◆ **Stated exercise**: Copy the rows word for word, beginning at the line that contains "Kuwait: 10:15 -> 10:14" and stopping after the line that contains "Helsinki: 5:24 -> 5:26".

[START Items]

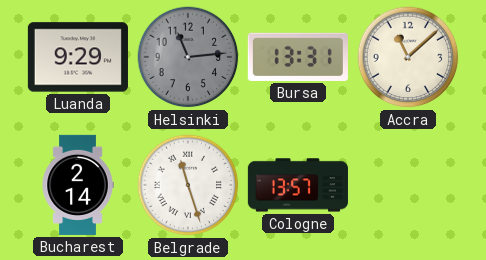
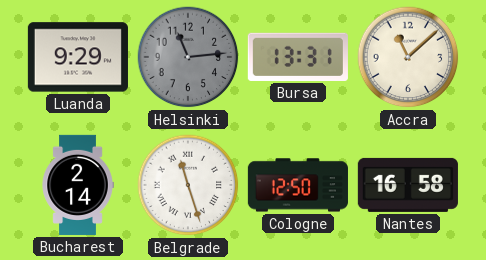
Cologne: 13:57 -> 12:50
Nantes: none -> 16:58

[END Items]
[START Items]

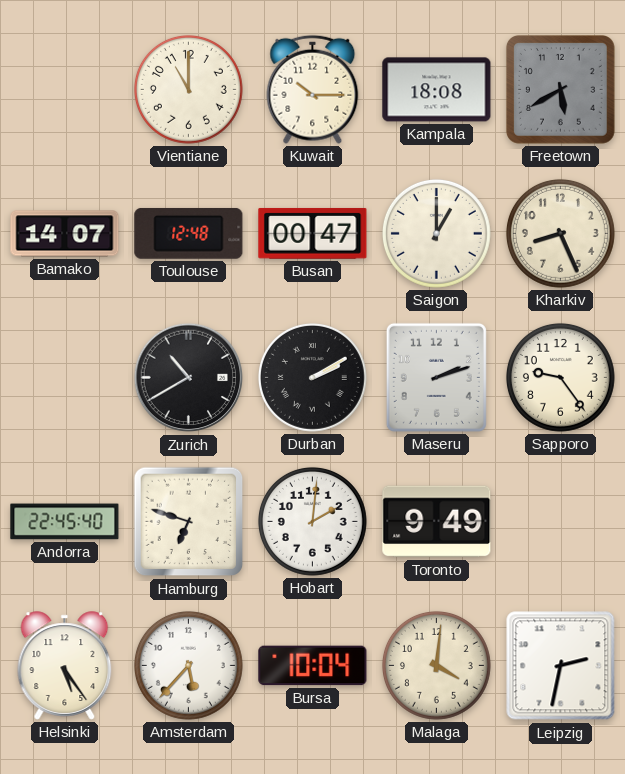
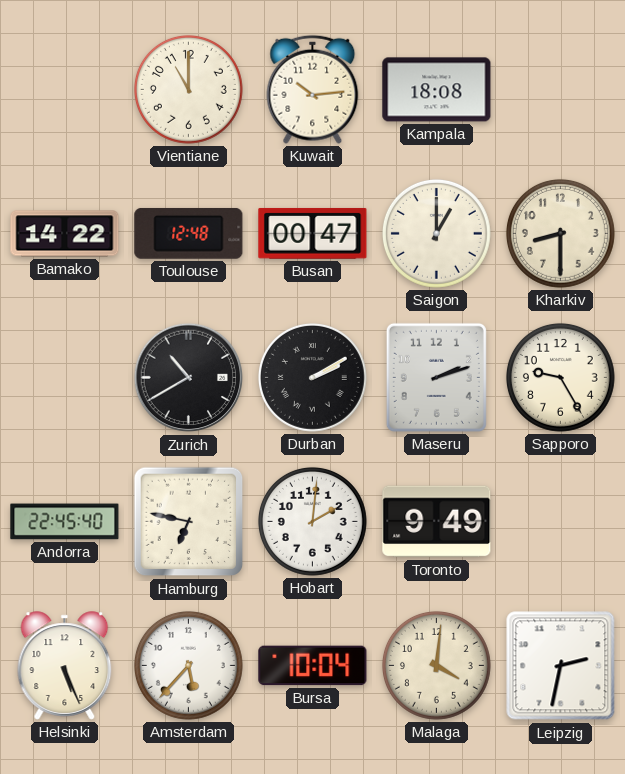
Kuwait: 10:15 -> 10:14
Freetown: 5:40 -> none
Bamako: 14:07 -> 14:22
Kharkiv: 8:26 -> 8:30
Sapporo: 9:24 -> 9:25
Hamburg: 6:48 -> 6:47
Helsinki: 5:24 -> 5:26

[END Items]

◆ **Result for this task**:
Kuwait: 10:15 -> 10:14
Freetown: 5:40 -> none
Bamako: 14:07 -> 14:22
Kharkiv: 8:26 -> 8:30
Sapporo: 9:24 -> 9:25
Hamburg: 6:48 -> 6:47
Helsinki: 5:24 -> 5:26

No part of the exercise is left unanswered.